> _Required work_
For each record below, output its text exactly and skip any picture.

> _Exercise data_
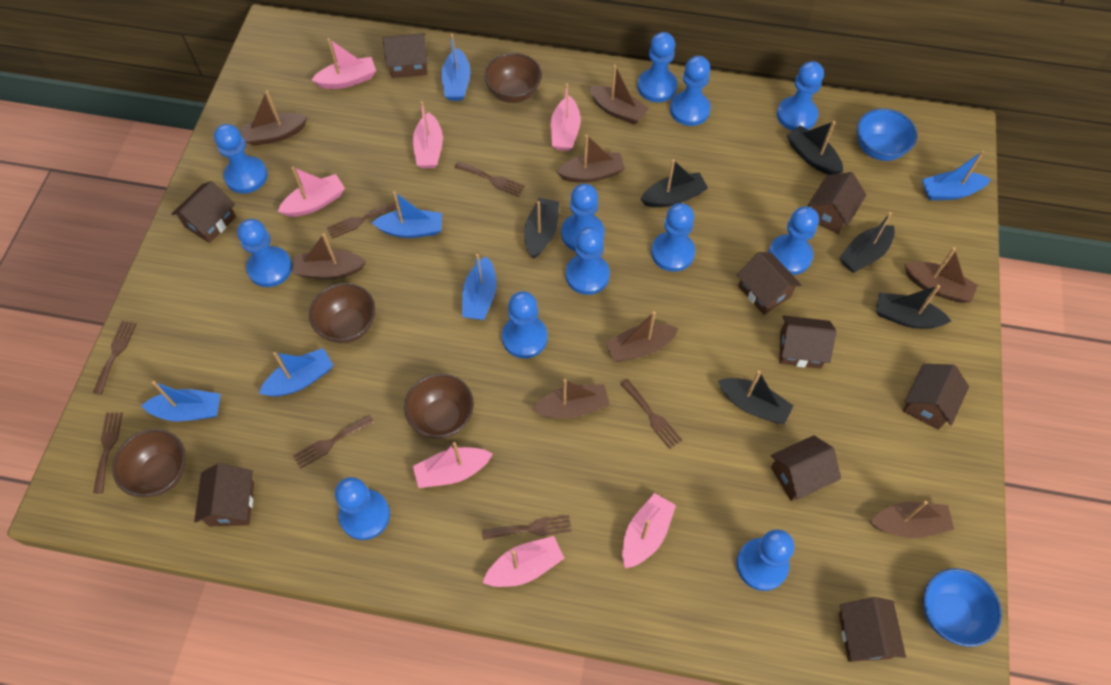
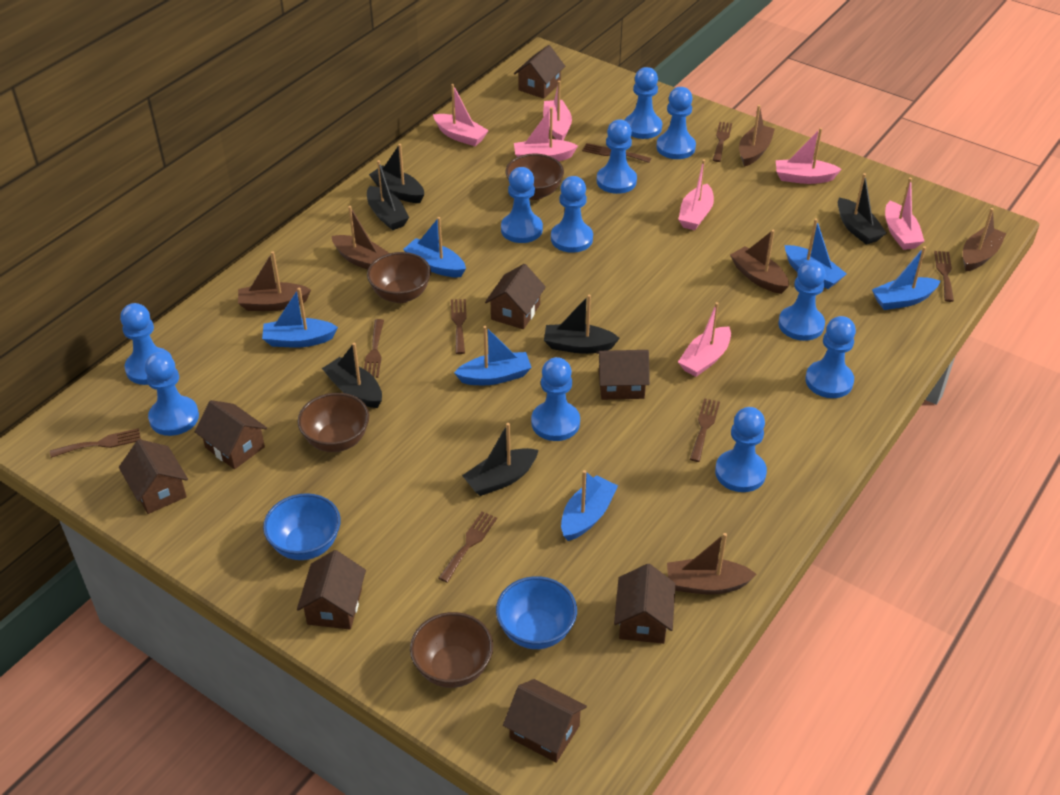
blue pawn: 12 -> 11
brown boat: 8 -> 6
brown fork: 7 -> 8
brown house: 9 -> 8

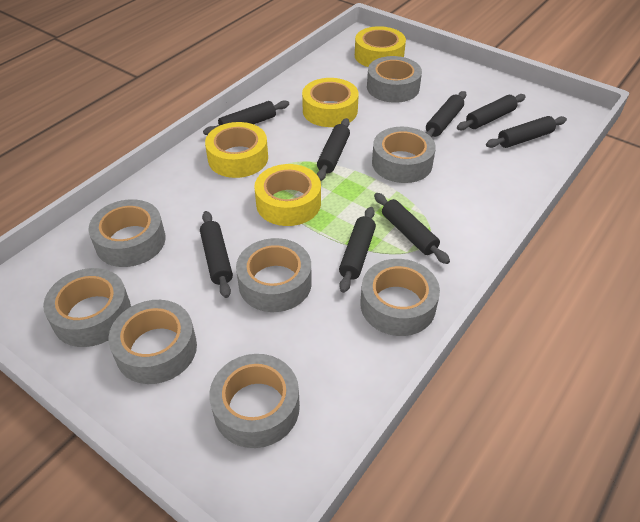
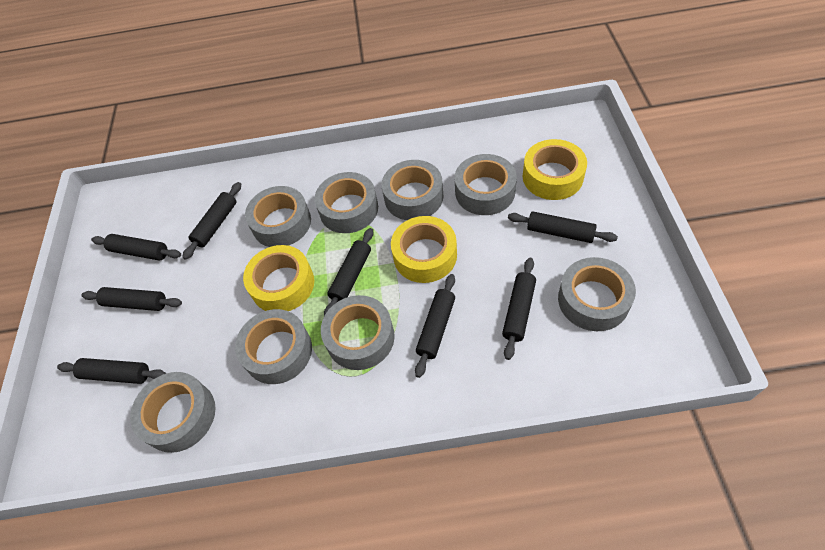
yellow tape: 4 -> 3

> _Final answer_
blue pawn: 12 -> 11
brown boat: 8 -> 6
brown fork: 7 -> 8
brown house: 9 -> 8

yellow tape: 4 -> 3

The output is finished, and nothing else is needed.